§ **ASSIGNED TASK**
What you give back should match the entries below character for character.

Scene difference descriptions:
===

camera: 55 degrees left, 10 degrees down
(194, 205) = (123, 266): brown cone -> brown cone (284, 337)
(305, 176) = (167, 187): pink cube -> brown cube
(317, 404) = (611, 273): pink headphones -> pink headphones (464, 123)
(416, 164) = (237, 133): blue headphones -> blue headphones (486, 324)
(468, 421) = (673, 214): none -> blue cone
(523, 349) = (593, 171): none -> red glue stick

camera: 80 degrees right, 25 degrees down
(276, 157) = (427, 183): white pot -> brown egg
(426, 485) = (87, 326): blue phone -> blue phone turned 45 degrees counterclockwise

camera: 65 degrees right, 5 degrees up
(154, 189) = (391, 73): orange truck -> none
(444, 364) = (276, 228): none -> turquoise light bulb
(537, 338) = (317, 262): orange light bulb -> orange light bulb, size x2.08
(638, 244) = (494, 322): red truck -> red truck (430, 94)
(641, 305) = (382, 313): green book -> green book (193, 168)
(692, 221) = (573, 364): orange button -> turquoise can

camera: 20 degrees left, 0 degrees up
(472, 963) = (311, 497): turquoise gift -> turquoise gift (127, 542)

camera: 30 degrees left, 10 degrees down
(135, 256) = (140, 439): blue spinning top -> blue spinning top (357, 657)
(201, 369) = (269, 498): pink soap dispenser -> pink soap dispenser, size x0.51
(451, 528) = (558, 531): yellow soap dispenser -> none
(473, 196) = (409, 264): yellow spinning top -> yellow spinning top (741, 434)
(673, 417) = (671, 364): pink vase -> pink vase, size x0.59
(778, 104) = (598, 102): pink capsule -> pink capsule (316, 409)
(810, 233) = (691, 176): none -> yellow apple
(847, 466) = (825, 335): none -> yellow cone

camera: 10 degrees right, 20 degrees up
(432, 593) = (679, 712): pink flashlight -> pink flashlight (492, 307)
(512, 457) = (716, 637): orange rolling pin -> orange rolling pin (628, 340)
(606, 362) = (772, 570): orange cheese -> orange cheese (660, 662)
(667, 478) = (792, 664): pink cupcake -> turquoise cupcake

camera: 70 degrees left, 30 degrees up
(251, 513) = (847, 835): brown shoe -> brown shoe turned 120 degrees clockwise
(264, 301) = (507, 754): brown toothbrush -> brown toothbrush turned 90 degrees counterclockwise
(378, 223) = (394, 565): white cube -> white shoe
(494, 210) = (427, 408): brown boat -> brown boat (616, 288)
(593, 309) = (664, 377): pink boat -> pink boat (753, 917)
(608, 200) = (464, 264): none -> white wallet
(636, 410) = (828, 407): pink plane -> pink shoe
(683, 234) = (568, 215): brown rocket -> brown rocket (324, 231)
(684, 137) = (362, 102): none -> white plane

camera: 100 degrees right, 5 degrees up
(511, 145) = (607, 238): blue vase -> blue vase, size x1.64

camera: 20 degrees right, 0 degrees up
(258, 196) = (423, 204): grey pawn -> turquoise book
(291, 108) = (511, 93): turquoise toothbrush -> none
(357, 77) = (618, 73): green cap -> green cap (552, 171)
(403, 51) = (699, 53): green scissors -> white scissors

===

§ **SOLUTION**
camera: 55 degrees left, 10 degrees down
(194, 205) = (123, 266): brown cone -> brown cone (284, 337)
(305, 176) = (167, 187): pink cube -> brown cube
(317, 404) = (611, 273): pink headphones -> pink headphones (464, 123)
(416, 164) = (237, 133): blue headphones -> blue headphones (486, 324)
(468, 421) = (673, 214): none -> blue cone
(523, 349) = (593, 171): none -> red glue stick

camera: 80 degrees right, 25 degrees down
(276, 157) = (427, 183): white pot -> brown egg
(426, 485) = (87, 326): blue phone -> blue phone turned 45 degrees counterclockwise

camera: 65 degrees right, 5 degrees up
(154, 189) = (391, 73): orange truck -> none
(444, 364) = (276, 228): none -> turquoise light bulb
(537, 338) = (317, 262): orange light bulb -> orange light bulb, size x2.08
(638, 244) = (494, 322): red truck -> red truck (430, 94)
(641, 305) = (382, 313): green book -> green book (193, 168)
(692, 221) = (573, 364): orange button -> turquoise can

camera: 20 degrees left, 0 degrees up
(472, 963) = (311, 497): turquoise gift -> turquoise gift (127, 542)

camera: 30 degrees left, 10 degrees down
(135, 256) = (140, 439): blue spinning top -> blue spinning top (357, 657)
(201, 369) = (269, 498): pink soap dispenser -> pink soap dispenser, size x0.51
(451, 528) = (558, 531): yellow soap dispenser -> none
(473, 196) = (409, 264): yellow spinning top -> yellow spinning top (741, 434)
(673, 417) = (671, 364): pink vase -> pink vase, size x0.59
(778, 104) = (598, 102): pink capsule -> pink capsule (316, 409)
(810, 233) = (691, 176): none -> yellow apple
(847, 466) = (825, 335): none -> yellow cone

camera: 10 degrees right, 20 degrees up
(432, 593) = (679, 712): pink flashlight -> pink flashlight (492, 307)
(512, 457) = (716, 637): orange rolling pin -> orange rolling pin (628, 340)
(606, 362) = (772, 570): orange cheese -> orange cheese (660, 662)
(667, 478) = (792, 664): pink cupcake -> turquoise cupcake

camera: 70 degrees left, 30 degrees up
(251, 513) = (847, 835): brown shoe -> brown shoe turned 120 degrees clockwise
(264, 301) = (507, 754): brown toothbrush -> brown toothbrush turned 90 degrees counterclockwise
(378, 223) = (394, 565): white cube -> white shoe
(494, 210) = (427, 408): brown boat -> brown boat (616, 288)
(593, 309) = (664, 377): pink boat -> pink boat (753, 917)
(608, 200) = (464, 264): none -> white wallet
(636, 410) = (828, 407): pink plane -> pink shoe
(683, 234) = (568, 215): brown rocket -> brown rocket (324, 231)
(684, 137) = (362, 102): none -> white plane

camera: 100 degrees right, 5 degrees up
(511, 145) = (607, 238): blue vase -> blue vase, size x1.64

camera: 20 degrees right, 0 degrees up
(258, 196) = (423, 204): grey pawn -> turquoise book
(291, 108) = (511, 93): turquoise toothbrush -> none
(357, 77) = (618, 73): green cap -> green cap (552, 171)
(403, 51) = (699, 53): green scissors -> white scissors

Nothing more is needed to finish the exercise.